/---
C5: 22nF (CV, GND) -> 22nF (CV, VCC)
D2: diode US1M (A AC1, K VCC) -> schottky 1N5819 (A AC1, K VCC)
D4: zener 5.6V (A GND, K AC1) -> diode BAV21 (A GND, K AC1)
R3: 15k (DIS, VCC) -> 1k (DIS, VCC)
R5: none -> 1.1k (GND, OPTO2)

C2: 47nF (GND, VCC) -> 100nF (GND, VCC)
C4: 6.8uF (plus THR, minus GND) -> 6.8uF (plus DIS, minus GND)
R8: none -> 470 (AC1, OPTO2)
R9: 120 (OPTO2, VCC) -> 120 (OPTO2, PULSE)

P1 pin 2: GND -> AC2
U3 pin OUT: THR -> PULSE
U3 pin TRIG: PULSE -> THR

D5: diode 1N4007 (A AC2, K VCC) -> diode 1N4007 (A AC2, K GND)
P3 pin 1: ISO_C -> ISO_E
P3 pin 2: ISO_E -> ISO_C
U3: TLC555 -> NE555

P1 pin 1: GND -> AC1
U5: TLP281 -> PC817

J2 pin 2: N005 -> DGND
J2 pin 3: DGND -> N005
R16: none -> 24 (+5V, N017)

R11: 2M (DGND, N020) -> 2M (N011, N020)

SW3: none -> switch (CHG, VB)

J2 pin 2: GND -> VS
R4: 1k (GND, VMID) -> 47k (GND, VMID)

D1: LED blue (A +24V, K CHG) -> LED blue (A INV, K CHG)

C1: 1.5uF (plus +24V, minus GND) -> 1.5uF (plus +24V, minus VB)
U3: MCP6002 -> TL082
\---
**WHAT IS BEING ASKED**
Return all of the above records exactly, leaving no line out.

**RESPONSE**
C5: 22nF (CV, GND) -> 22nF (CV, VCC)
D2: diode US1M (A AC1, K VCC) -> schottky 1N5819 (A AC1, K VCC)
D4: zener 5.6V (A GND, K AC1) -> diode BAV21 (A GND, K AC1)
R3: 15k (DIS, VCC) -> 1k (DIS, VCC)
R5: none -> 1.1k (GND, OPTO2)

C2: 47nF (GND, VCC) -> 100nF (GND, VCC)
C4: 6.8uF (plus THR, minus GND) -> 6.8uF (plus DIS, minus GND)
R8: none -> 470 (AC1, OPTO2)
R9: 120 (OPTO2, VCC) -> 120 (OPTO2, PULSE)

P1 pin 2: GND -> AC2
U3 pin OUT: THR -> PULSE
U3 pin TRIG: PULSE -> THR

D5: diode 1N4007 (A AC2, K VCC) -> diode 1N4007 (A AC2, K GND)
P3 pin 1: ISO_C -> ISO_E
P3 pin 2: ISO_E -> ISO_C
U3: TLC555 -> NE555

P1 pin 1: GND -> AC1
U5: TLP281 -> PC817

J2 pin 2: N005 -> DGND
J2 pin 3: DGND -> N005
R16: none -> 24 (+5V, N017)

R11: 2M (DGND, N020) -> 2M (N011, N020)

SW3: none -> switch (CHG, VB)

J2 pin 2: GND -> VS
R4: 1k (GND, VMID) -> 47k (GND, VMID)

D1: LED blue (A +24V, K CHG) -> LED blue (A INV, K CHG)

C1: 1.5uF (plus +24V, minus GND) -> 1.5uF (plus +24V, minus VB)
U3: MCP6002 -> TL082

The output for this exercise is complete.